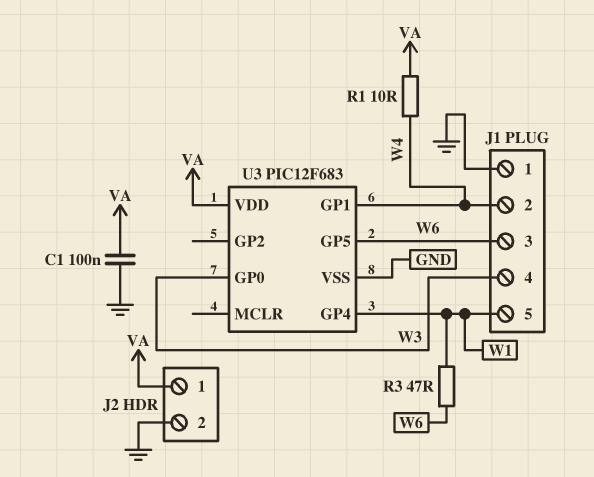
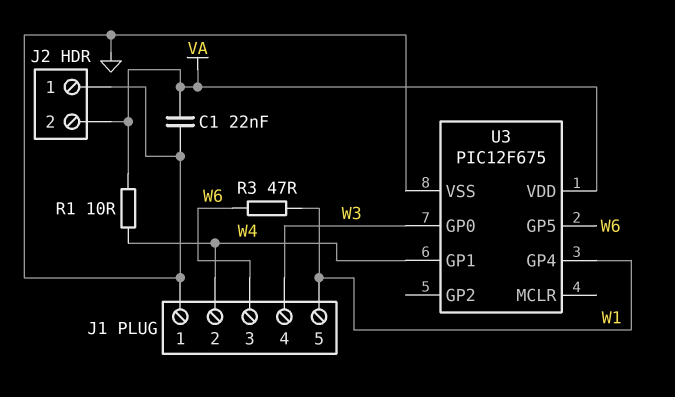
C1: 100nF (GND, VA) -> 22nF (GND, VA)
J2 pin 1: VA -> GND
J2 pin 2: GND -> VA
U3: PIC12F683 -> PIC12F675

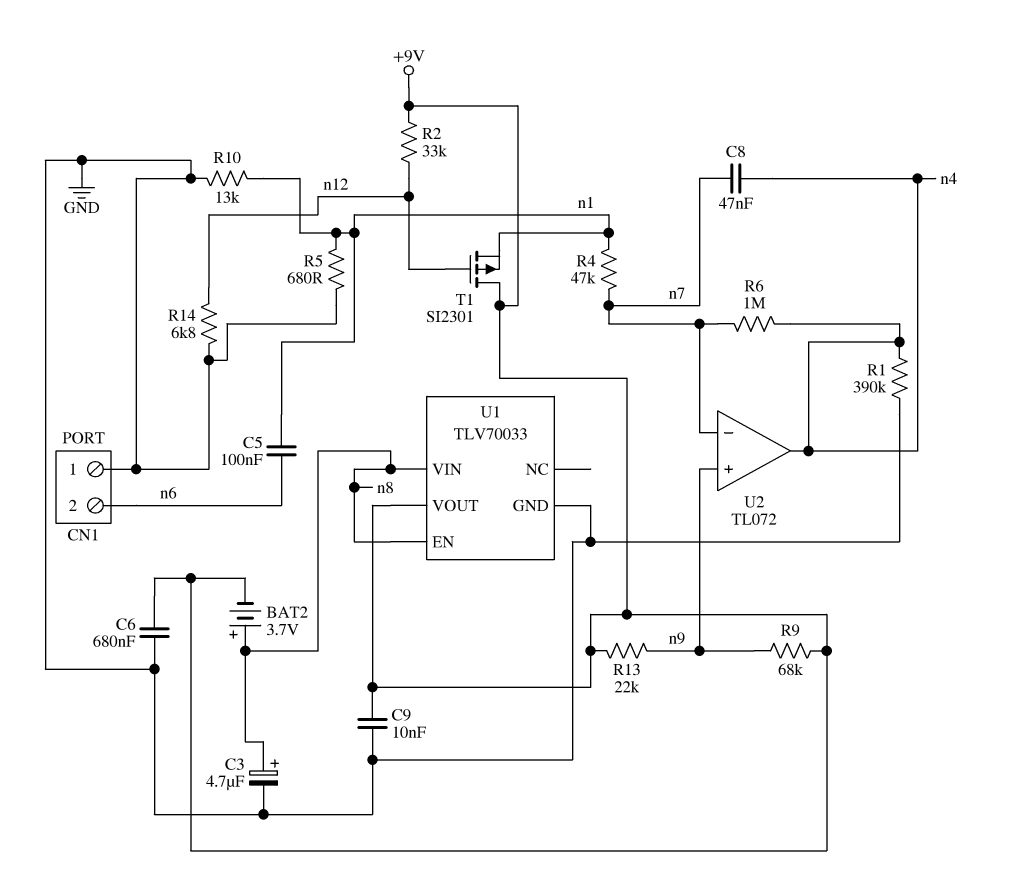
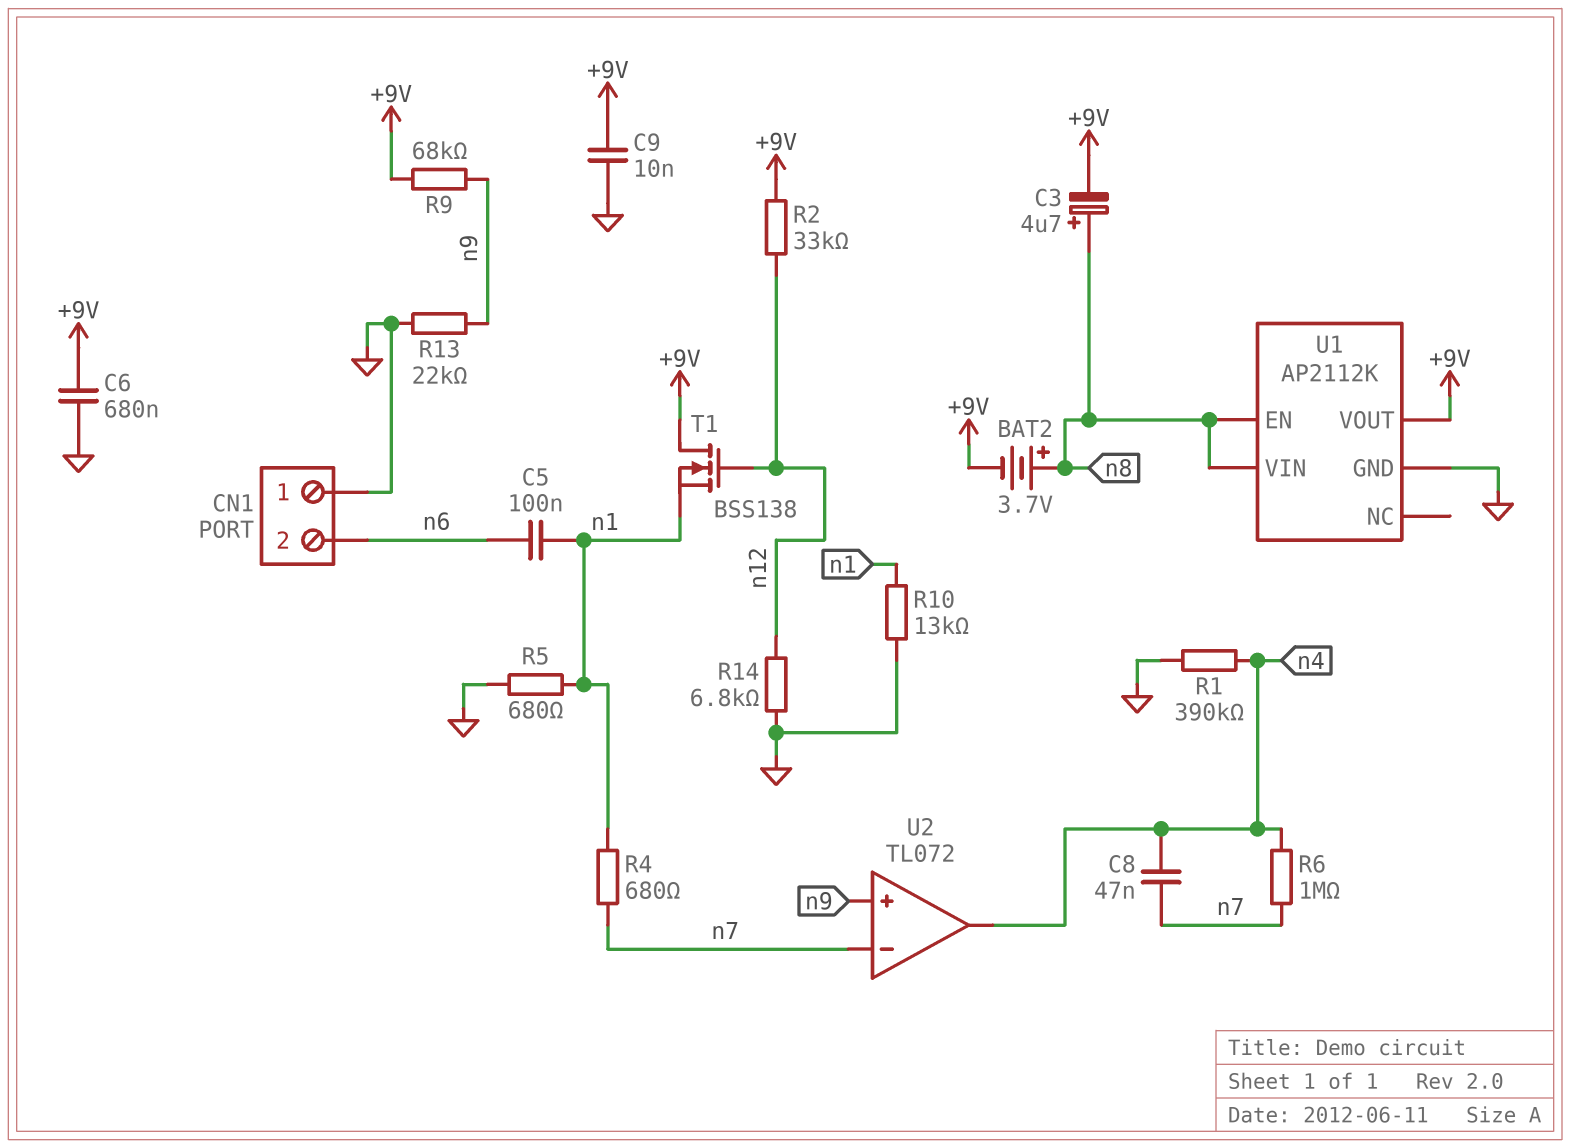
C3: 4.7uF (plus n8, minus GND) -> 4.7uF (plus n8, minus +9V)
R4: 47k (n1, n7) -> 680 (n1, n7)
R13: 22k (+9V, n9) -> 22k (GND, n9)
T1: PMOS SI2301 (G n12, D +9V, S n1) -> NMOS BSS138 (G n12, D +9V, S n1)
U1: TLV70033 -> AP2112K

ACTION ITEM: Type out all the records verbatim, minus images.

EXERCISE RESPONSE:
C1: 100nF (GND, VA) -> 22nF (GND, VA)
J2 pin 1: VA -> GND
J2 pin 2: GND -> VA
U3: PIC12F683 -> PIC12F675

C3: 4.7uF (plus n8, minus GND) -> 4.7uF (plus n8, minus +9V)
R4: 47k (n1, n7) -> 680 (n1, n7)
R13: 22k (+9V, n9) -> 22k (GND, n9)
T1: PMOS SI2301 (G n12, D +9V, S n1) -> NMOS BSS138 (G n12, D +9V, S n1)
U1: TLV70033 -> AP2112K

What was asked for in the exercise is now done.